Nothing but the pictures should be left out when you copy the records exactly.

#### DATA PROVIDED:
>>>>
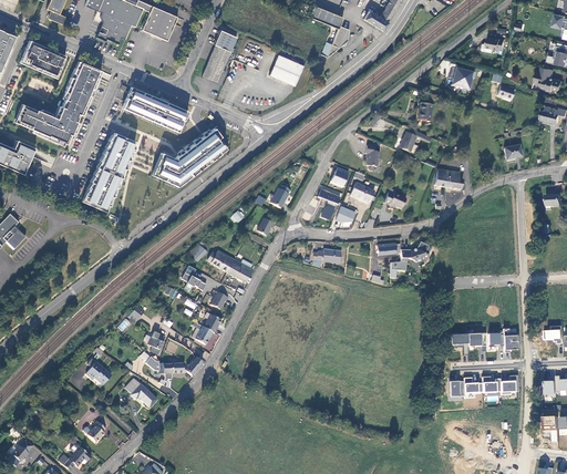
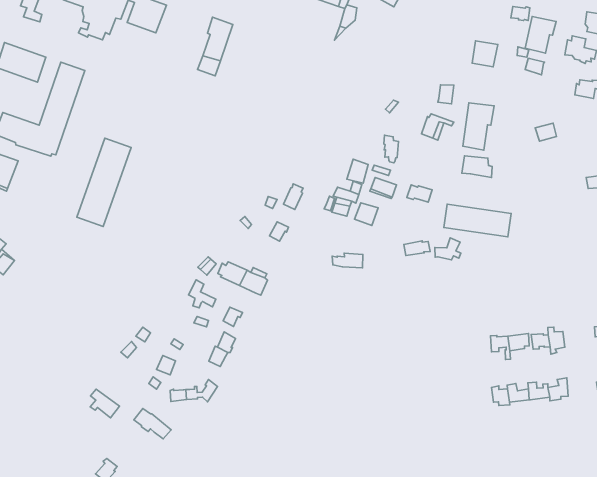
building: none -> [525,16,556,53]
building: [268,54,303,85] -> none
building: [122,86,189,132] -> none
building: none -> [463,103,494,150]
building: [152,131,229,186] -> none
building: none -> [444,204,511,237]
<<<<
#### COMPLETED TASK:
building: none -> [525,16,556,53]
building: [268,54,303,85] -> none
building: [122,86,189,132] -> none
building: none -> [463,103,494,150]
building: [152,131,229,186] -> none
building: none -> [444,204,511,237]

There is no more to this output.